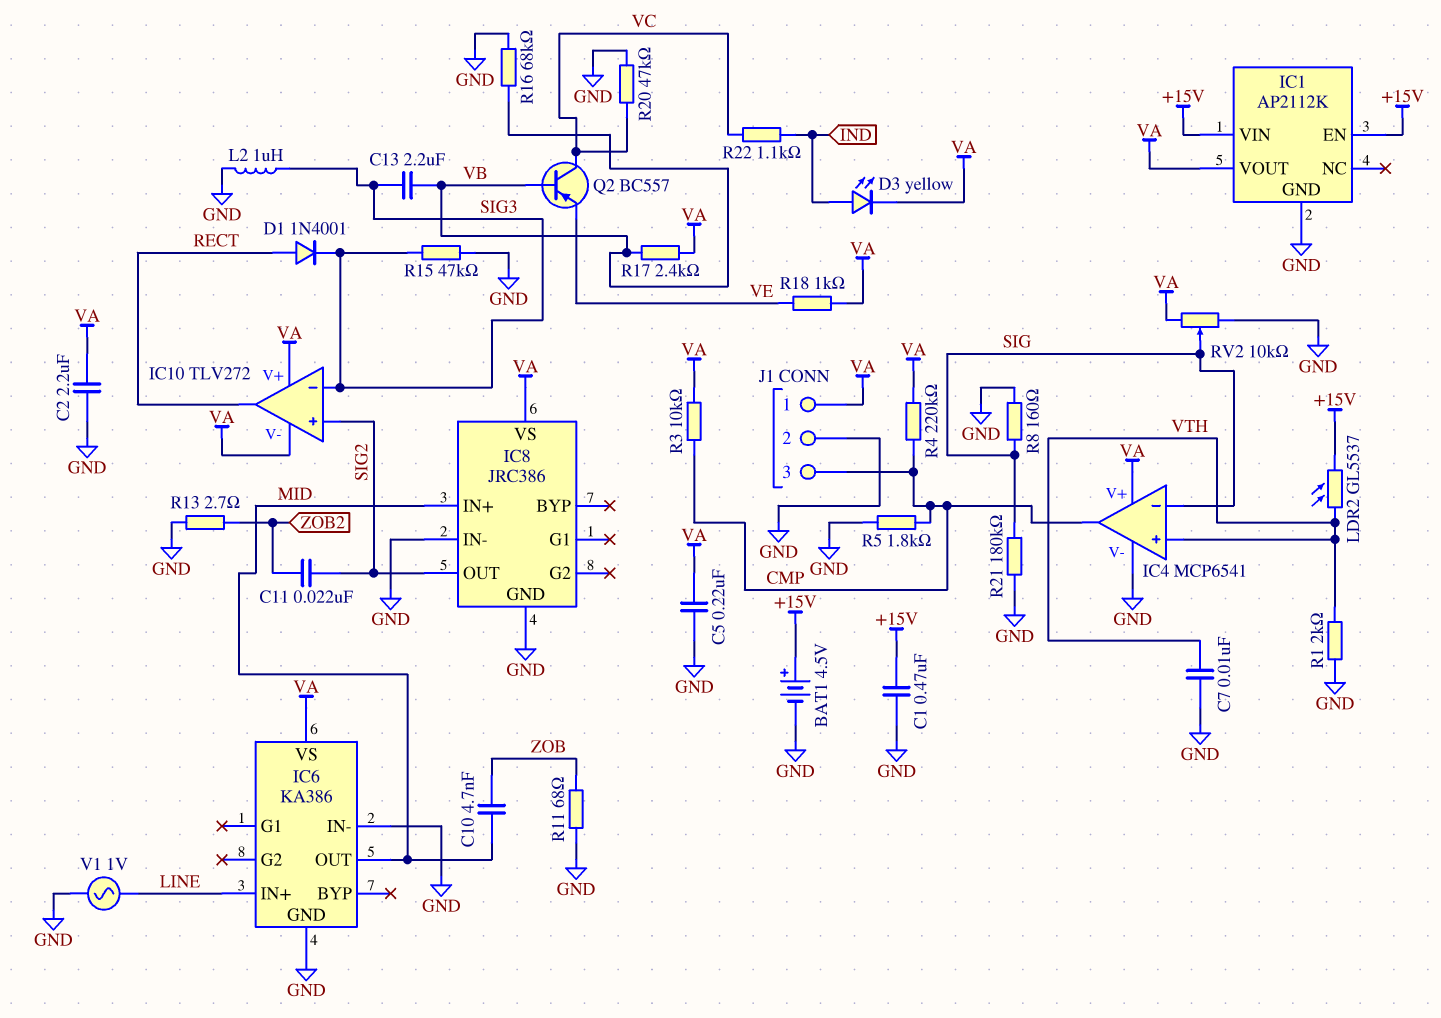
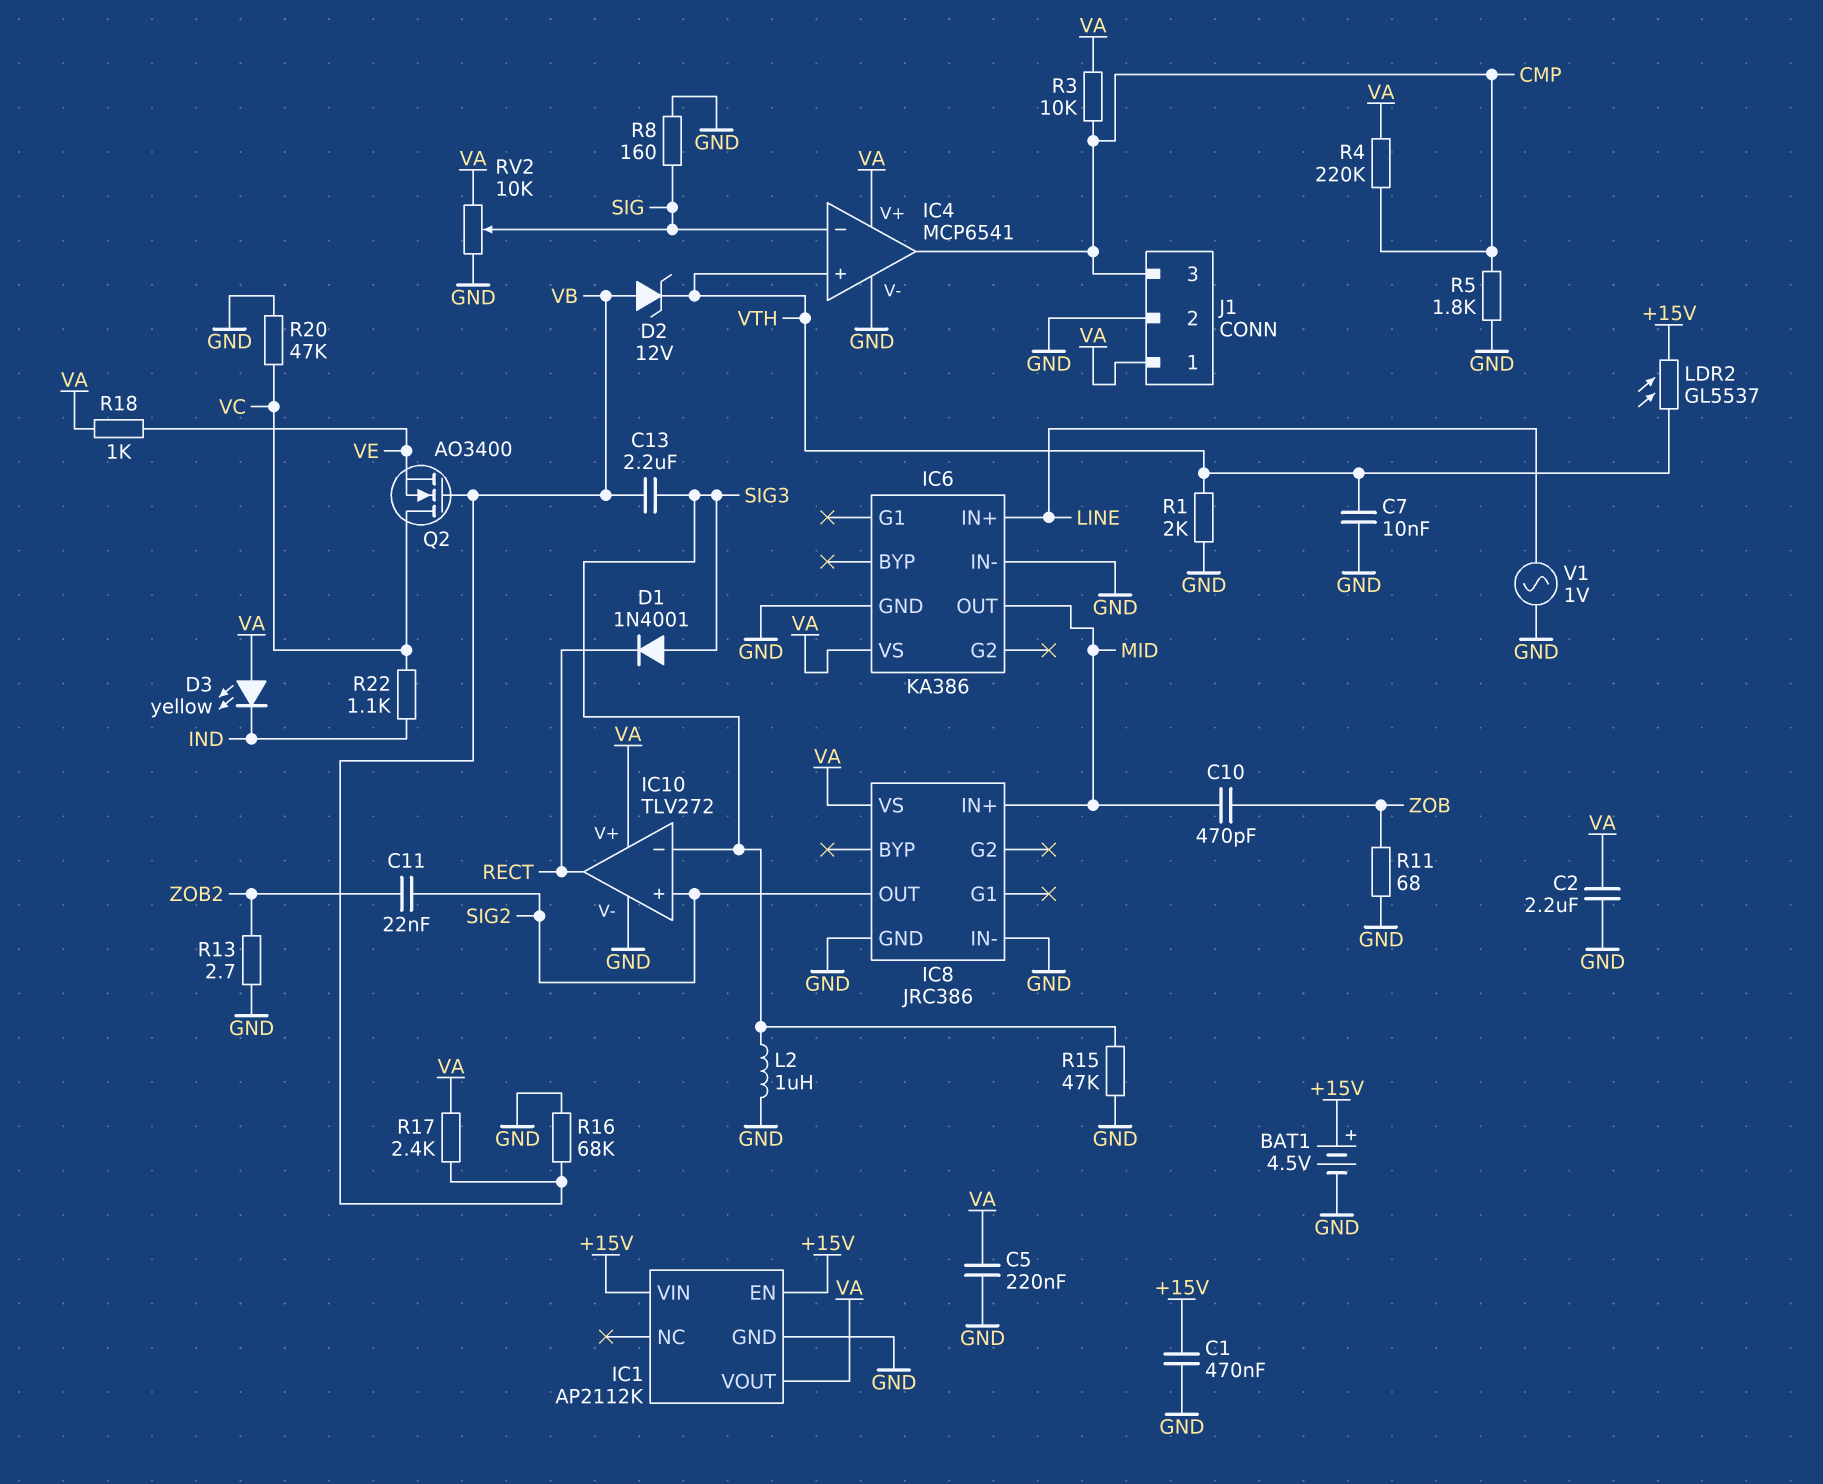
C10: 4.7nF (MID, ZOB) -> 470pF (MID, ZOB)
D1: diode 1N4001 (A RECT, K SIG3) -> diode 1N4001 (A SIG3, K RECT)
D2: none -> zener 12V (A VB, K VTH)
D3: LED yellow (A IND, K VA) -> LED yellow (A VA, K IND)
IC10 pin V-: VA -> GND
Q2: PNP BC557 (B VB, C VC, E VE) -> NMOS AO3400 (G VB, D VC, S VE)
R21: 180k (GND, SIG) -> none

+ + + + + + +

Assignment:
Using the data above, show each line where "none" occurs.

Expected answer:
D2: none -> zener 12V (A VB, K VTH)
R21: 180k (GND, SIG) -> none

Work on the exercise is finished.